WHAT IS BEING ASKED | From the first line of the records down to the one that holds "old: white shears", transcribe each line exactly and add nothing.

┌──

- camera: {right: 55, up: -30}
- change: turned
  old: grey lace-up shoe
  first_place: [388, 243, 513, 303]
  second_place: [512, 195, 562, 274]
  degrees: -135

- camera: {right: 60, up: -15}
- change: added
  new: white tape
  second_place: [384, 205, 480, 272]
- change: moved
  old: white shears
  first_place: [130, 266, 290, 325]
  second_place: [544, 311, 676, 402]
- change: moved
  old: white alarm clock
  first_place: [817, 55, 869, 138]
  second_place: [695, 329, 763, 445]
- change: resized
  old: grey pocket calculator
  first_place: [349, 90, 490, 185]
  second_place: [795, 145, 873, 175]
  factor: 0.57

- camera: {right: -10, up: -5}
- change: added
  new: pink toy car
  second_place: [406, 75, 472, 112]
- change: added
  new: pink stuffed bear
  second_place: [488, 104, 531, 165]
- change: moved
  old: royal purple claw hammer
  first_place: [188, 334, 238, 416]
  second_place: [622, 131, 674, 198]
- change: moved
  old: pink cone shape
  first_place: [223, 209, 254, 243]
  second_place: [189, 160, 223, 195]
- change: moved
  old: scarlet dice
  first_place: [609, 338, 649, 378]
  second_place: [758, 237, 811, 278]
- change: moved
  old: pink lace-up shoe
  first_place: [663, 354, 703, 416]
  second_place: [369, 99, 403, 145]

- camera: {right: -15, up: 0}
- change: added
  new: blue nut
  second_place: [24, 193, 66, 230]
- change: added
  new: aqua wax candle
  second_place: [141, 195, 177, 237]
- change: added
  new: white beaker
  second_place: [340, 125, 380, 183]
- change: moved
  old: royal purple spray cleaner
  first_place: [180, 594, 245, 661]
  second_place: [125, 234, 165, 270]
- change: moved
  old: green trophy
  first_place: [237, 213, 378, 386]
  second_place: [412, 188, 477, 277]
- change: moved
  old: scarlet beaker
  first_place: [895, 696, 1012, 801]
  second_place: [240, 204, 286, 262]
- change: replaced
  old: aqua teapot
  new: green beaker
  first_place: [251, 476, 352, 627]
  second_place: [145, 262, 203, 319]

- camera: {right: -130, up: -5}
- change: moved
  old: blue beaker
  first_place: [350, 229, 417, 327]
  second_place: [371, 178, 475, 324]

└──

WRITTEN RESPONSE |
- camera: {right: 55, up: -30}
- change: turned
  old: grey lace-up shoe
  first_place: [388, 243, 513, 303]
  second_place: [512, 195, 562, 274]
  degrees: -135

- camera: {right: 60, up: -15}
- change: added
  new: white tape
  second_place: [384, 205, 480, 272]
- change: moved
  old: white shears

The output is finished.